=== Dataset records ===

+---+

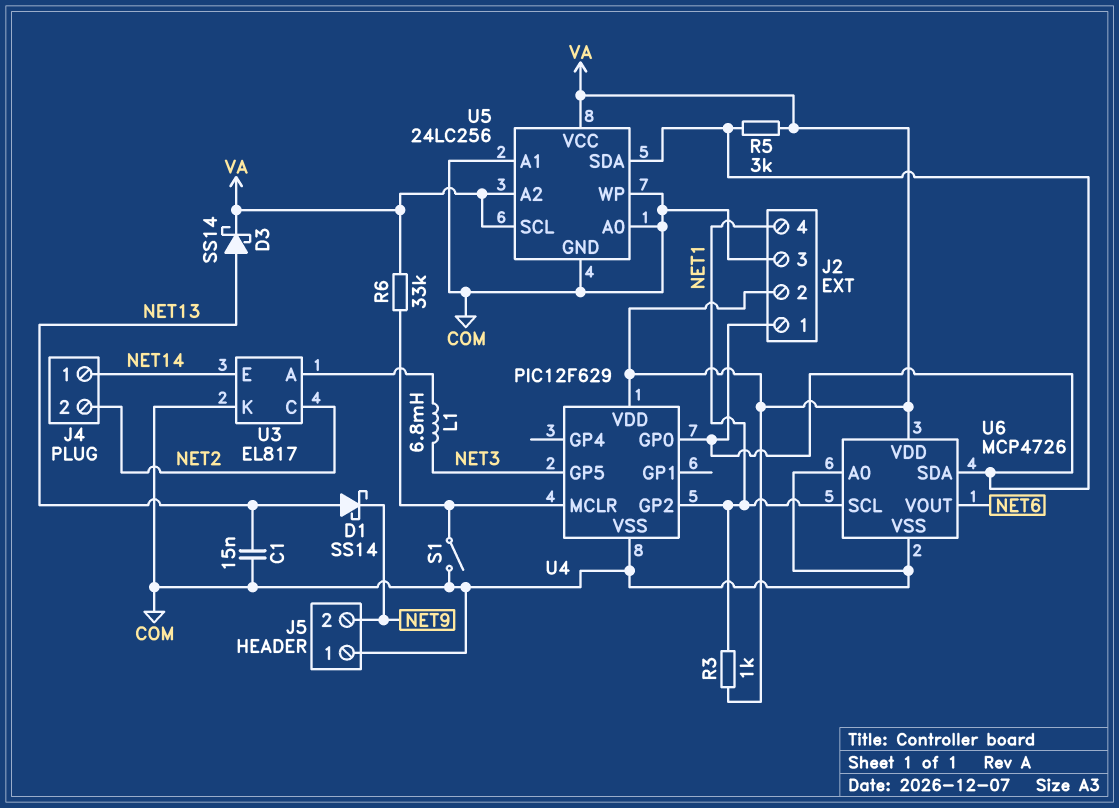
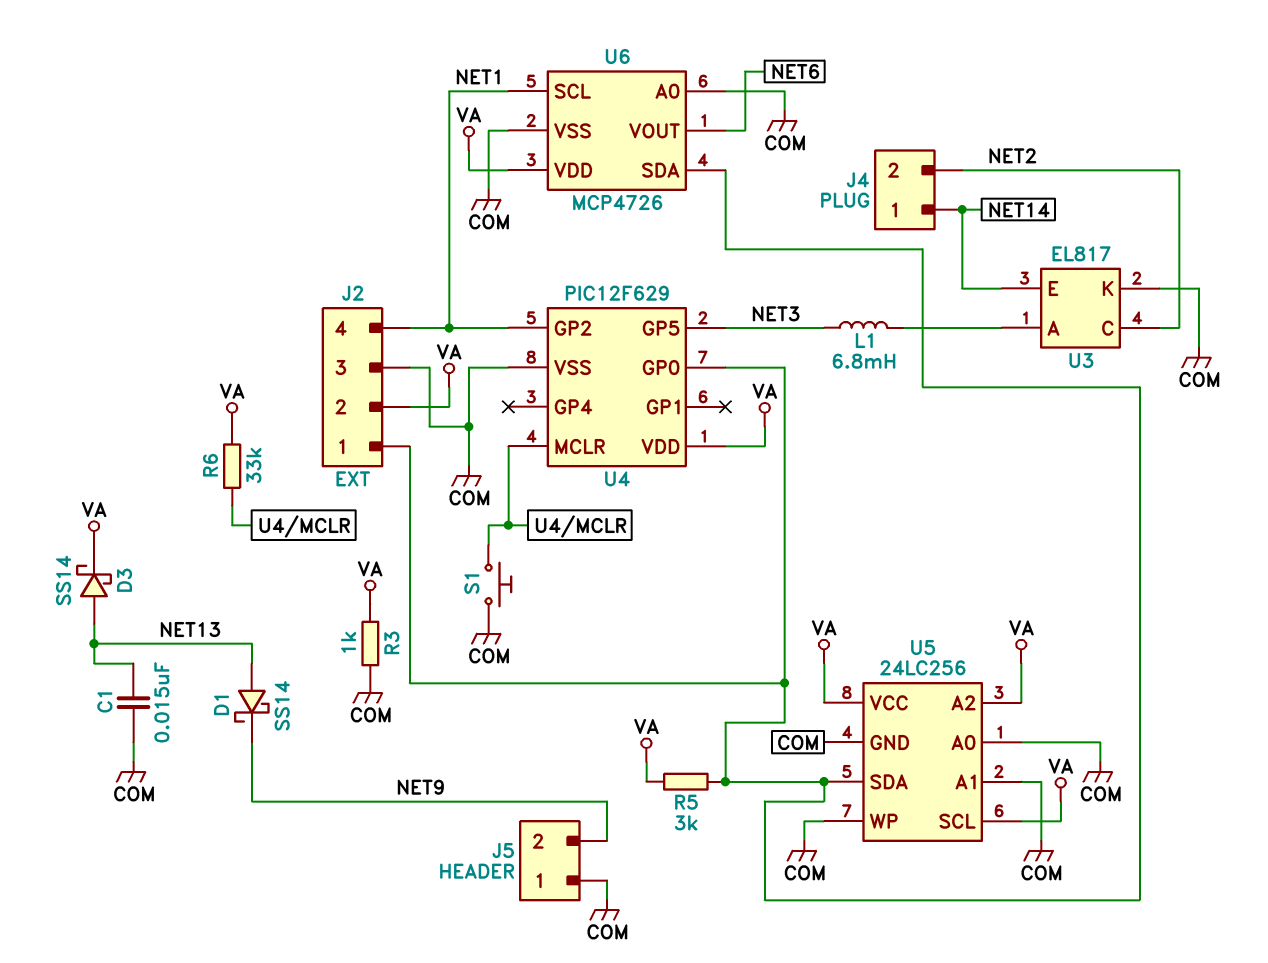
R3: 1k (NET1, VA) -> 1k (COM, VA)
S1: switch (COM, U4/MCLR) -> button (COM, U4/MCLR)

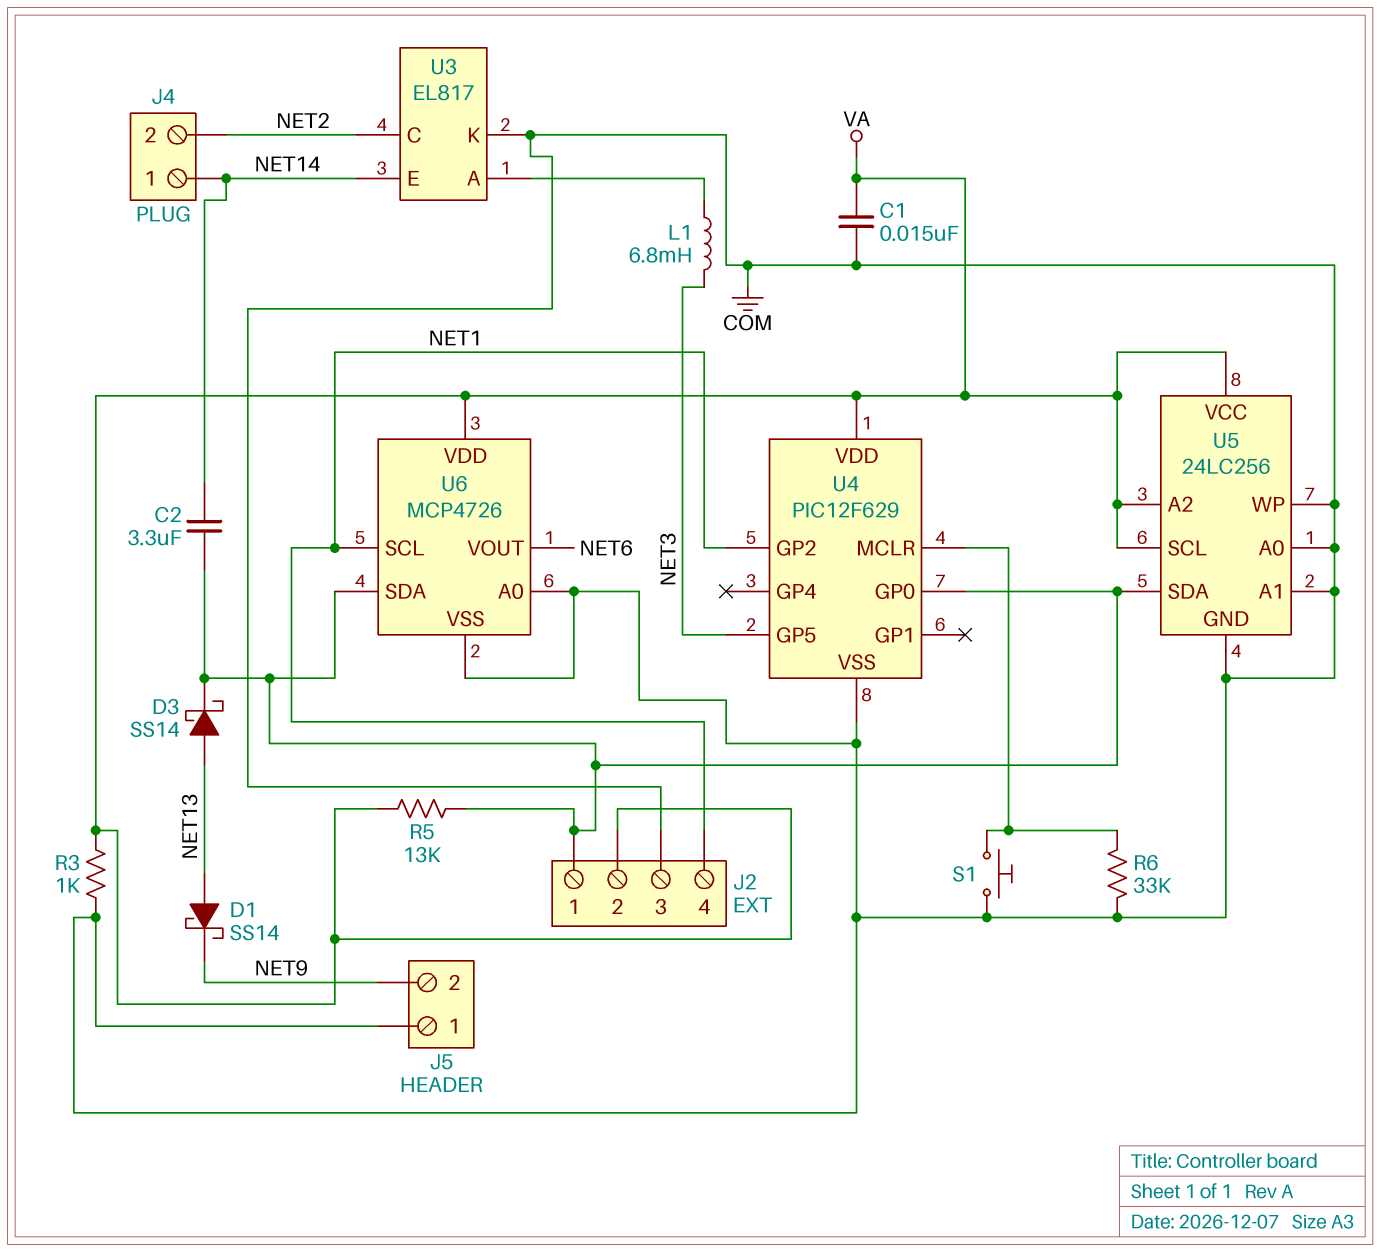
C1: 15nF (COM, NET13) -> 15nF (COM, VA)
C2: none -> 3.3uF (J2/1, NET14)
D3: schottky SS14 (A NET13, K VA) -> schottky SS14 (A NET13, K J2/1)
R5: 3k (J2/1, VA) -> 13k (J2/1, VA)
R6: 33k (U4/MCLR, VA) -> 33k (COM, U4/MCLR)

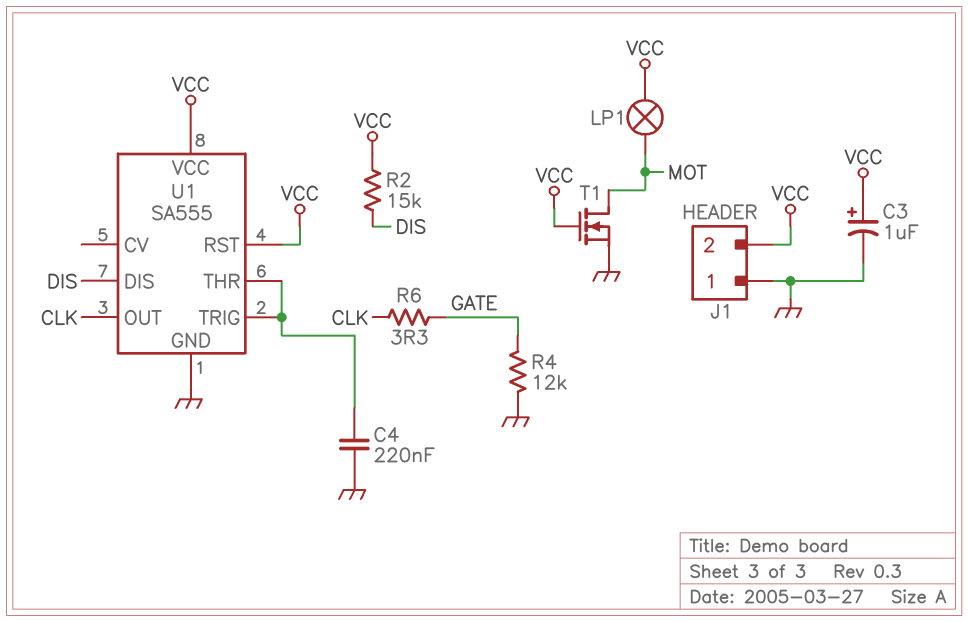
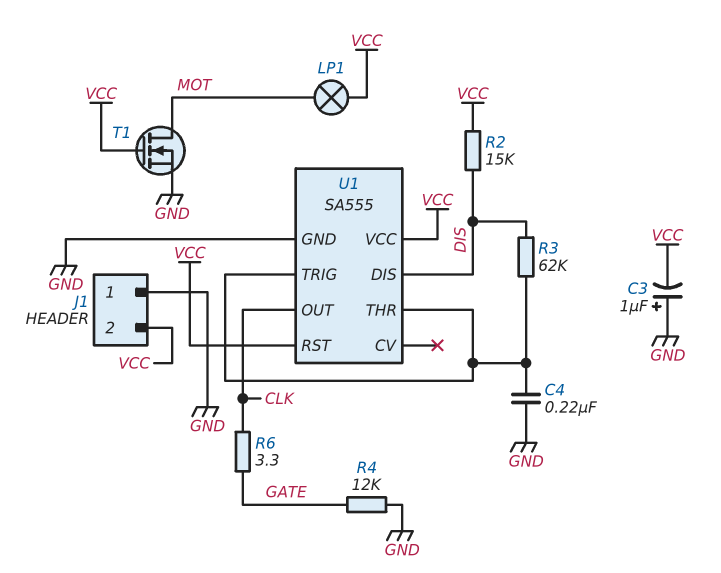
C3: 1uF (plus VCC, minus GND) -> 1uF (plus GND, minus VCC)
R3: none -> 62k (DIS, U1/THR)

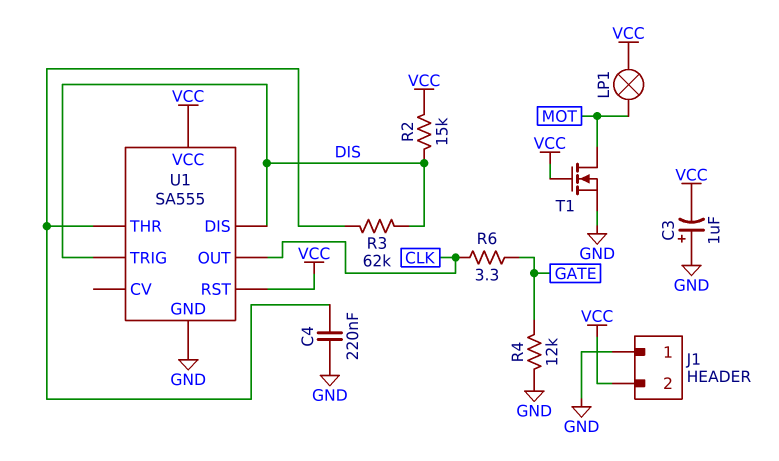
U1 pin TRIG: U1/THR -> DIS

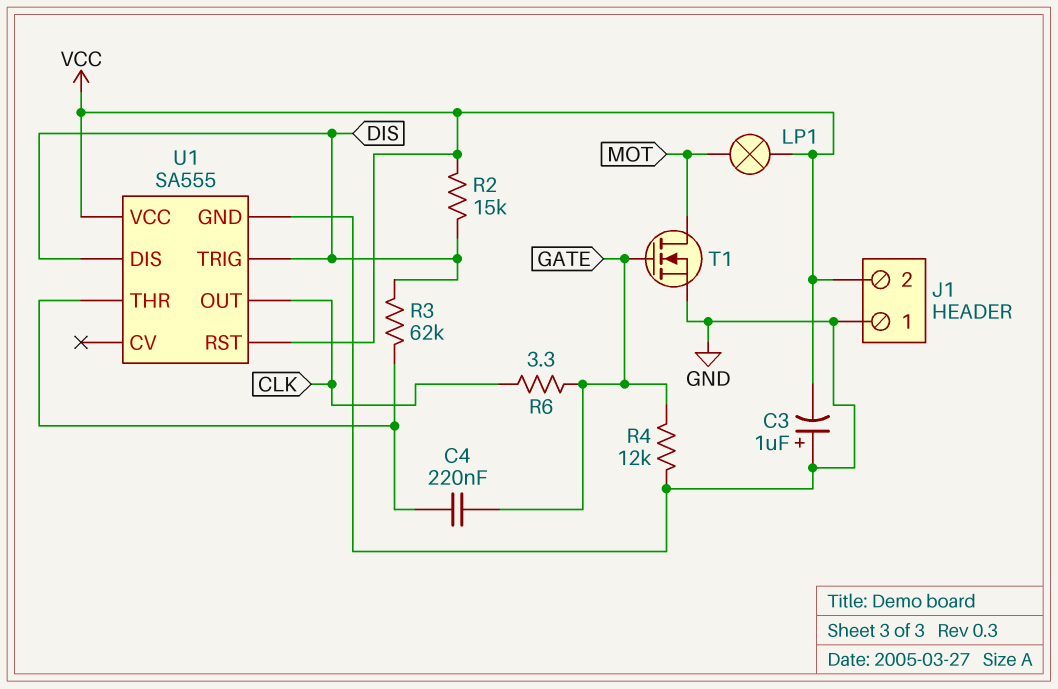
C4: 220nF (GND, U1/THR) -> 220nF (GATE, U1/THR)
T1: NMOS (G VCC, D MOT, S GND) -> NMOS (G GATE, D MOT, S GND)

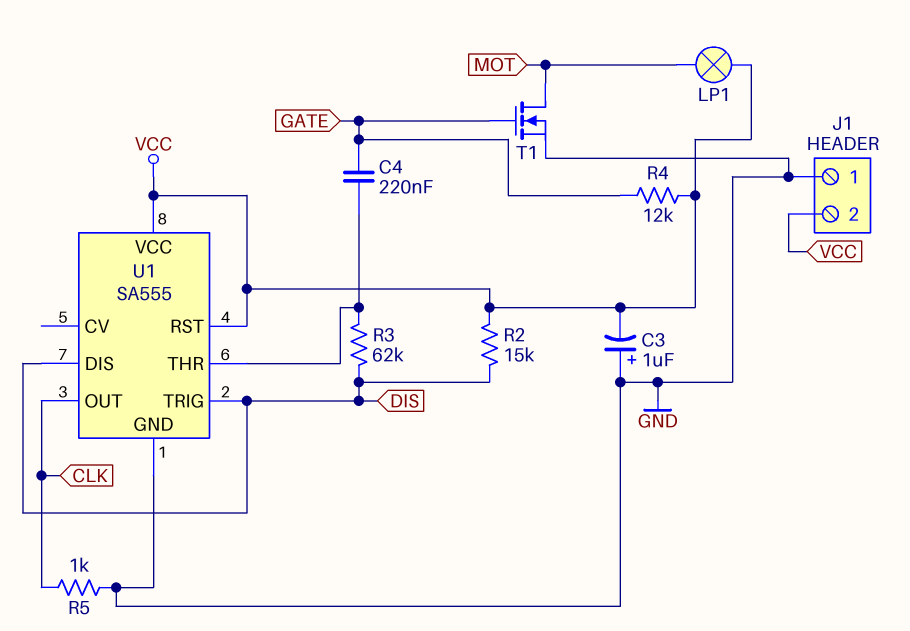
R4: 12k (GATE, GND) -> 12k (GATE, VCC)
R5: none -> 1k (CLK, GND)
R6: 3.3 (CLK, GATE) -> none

+---+

=== WORK TO COMPLETE ===
Could the data above be reproduced exactly, with the pictures left out?

=== TASK RESULT ===
R3: 1k (NET1, VA) -> 1k (COM, VA)
S1: switch (COM, U4/MCLR) -> button (COM, U4/MCLR)

C1: 15nF (COM, NET13) -> 15nF (COM, VA)
C2: none -> 3.3uF (J2/1, NET14)
D3: schottky SS14 (A NET13, K VA) -> schottky SS14 (A NET13, K J2/1)
R5: 3k (J2/1, VA) -> 13k (J2/1, VA)
R6: 33k (U4/MCLR, VA) -> 33k (COM, U4/MCLR)

C3: 1uF (plus VCC, minus GND) -> 1uF (plus GND, minus VCC)
R3: none -> 62k (DIS, U1/THR)

U1 pin TRIG: U1/THR -> DIS

C4: 220nF (GND, U1/THR) -> 220nF (GATE, U1/THR)
T1: NMOS (G VCC, D MOT, S GND) -> NMOS (G GATE, D MOT, S GND)

R4: 12k (GATE, GND) -> 12k (GATE, VCC)
R5: none -> 1k (CLK, GND)
R6: 3.3 (CLK, GATE) -> none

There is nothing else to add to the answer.